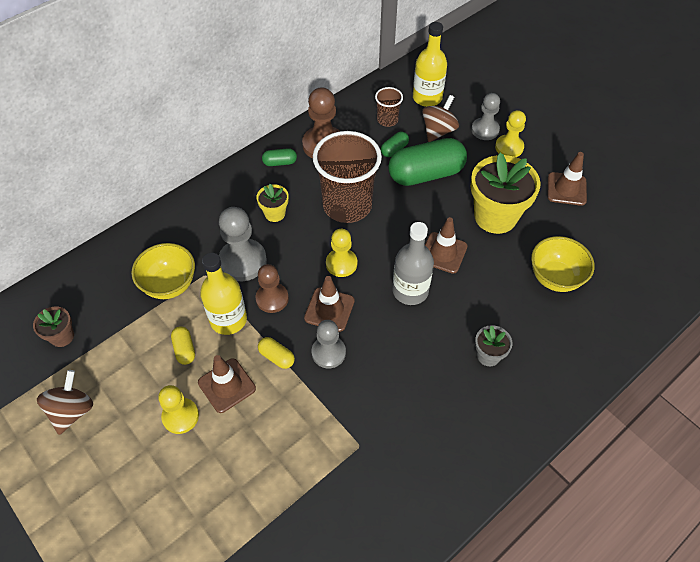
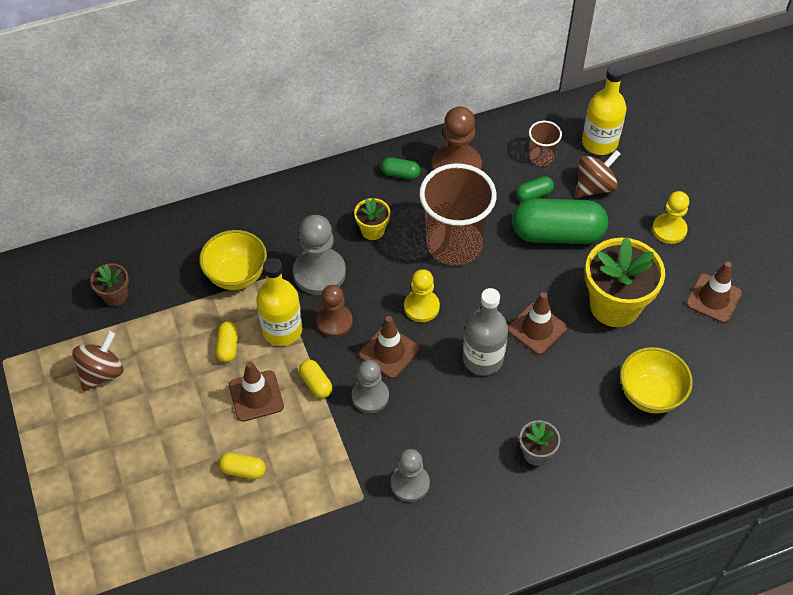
camera: 20 degrees right, 0 degrees up
(180, 416) = (201, 411): yellow pawn -> none
(240, 458) = (243, 470): none -> yellow capsule
(485, 130) = (650, 201): grey pawn -> grey pawn (410, 483)

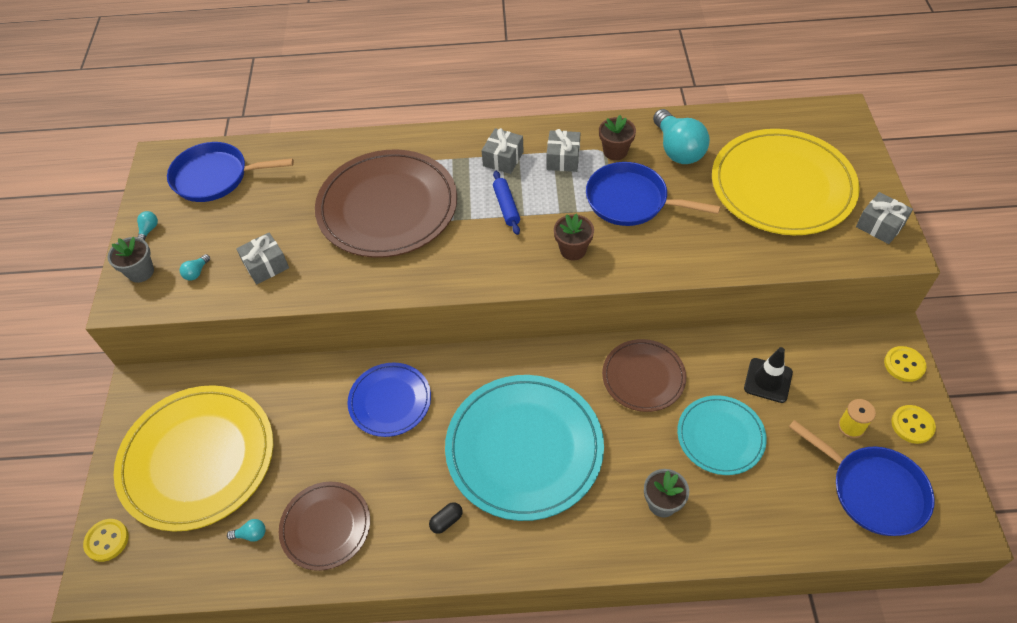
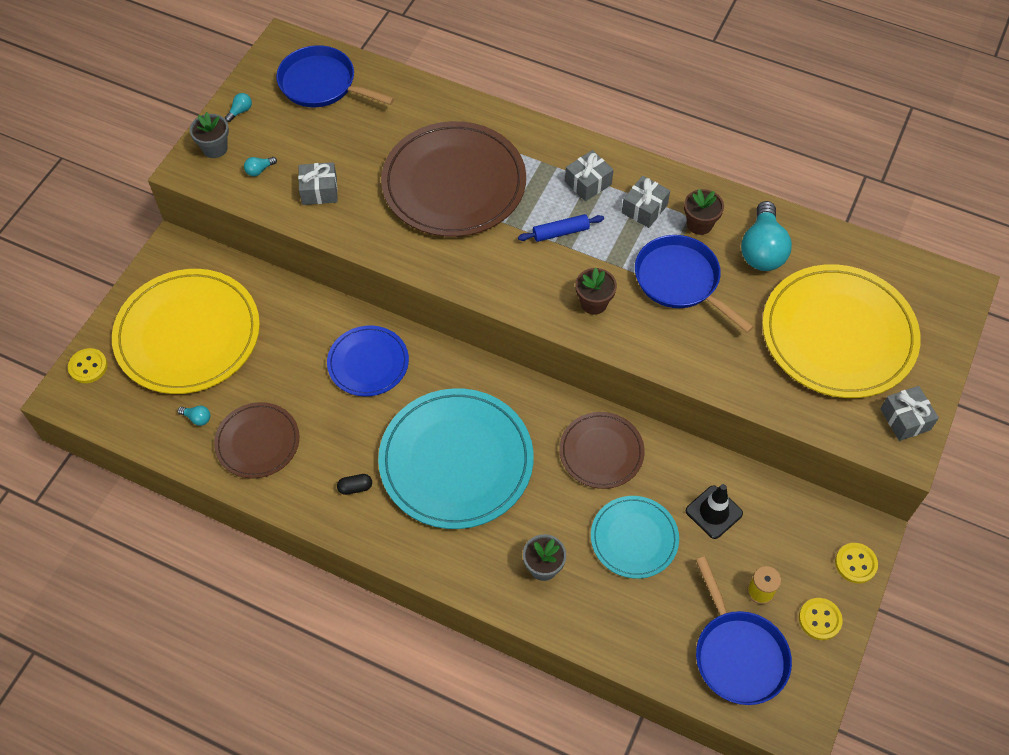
camera: 25 degrees right, 5 degrees up
(506, 206) = (561, 232): blue rolling pin -> blue rolling pin turned 60 degrees clockwise

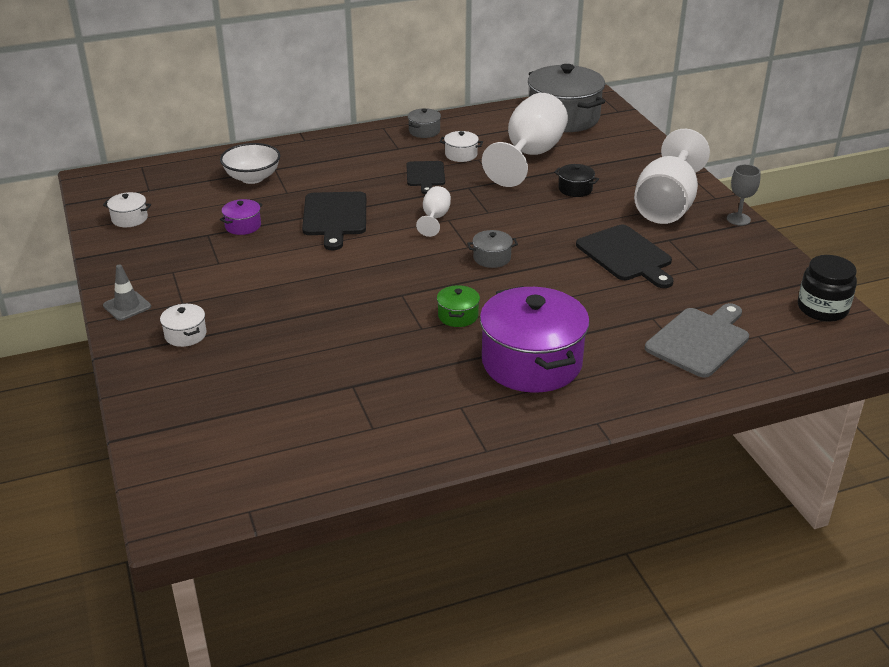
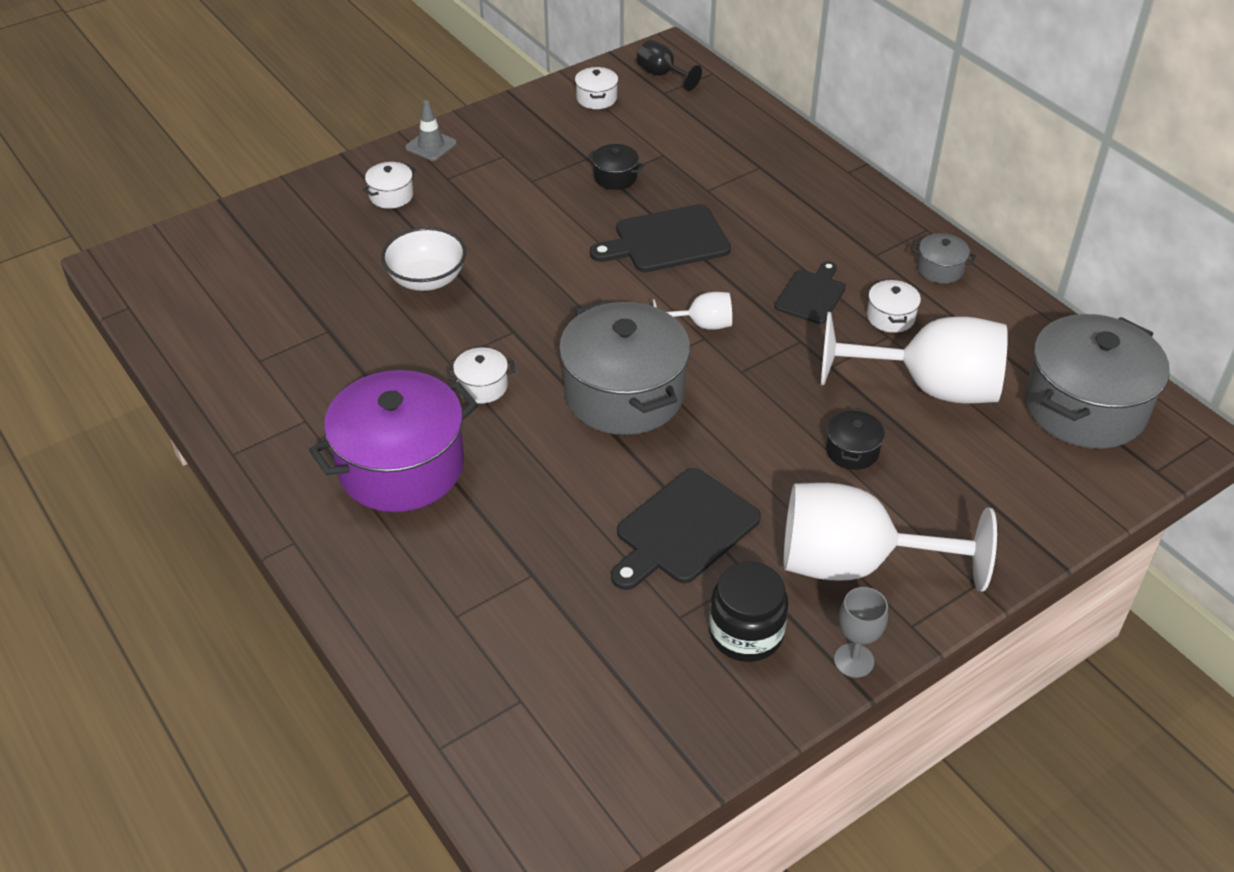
camera: 75 degrees right, 10 degrees up
(124, 186) = (662, 75): none -> black goblet
(243, 226) = (615, 177): purple pot -> black pot
(252, 178) = (728, 156): white bowl -> white bowl (427, 279)
(425, 175) = (811, 295): black cutting board -> black cutting board turned 135 degrees clockwise
(458, 316) = (482, 386): green pot -> white pot
(492, 258) = (624, 394): grey pot -> grey pot, size x2.34
(699, 340) = (490, 631): grey cutting board -> none
(822, 308) = (617, 782): black jar -> black jar (746, 633)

> _Problem_: Which of the lines above carry the string "degrees"? Pick them out and copy them.

> _Result of this task_:
camera: 20 degrees right, 0 degrees up
camera: 25 degrees right, 5 degrees up
(506, 206) = (561, 232): blue rolling pin -> blue rolling pin turned 60 degrees clockwise
camera: 75 degrees right, 10 degrees up
(425, 175) = (811, 295): black cutting board -> black cutting board turned 135 degrees clockwise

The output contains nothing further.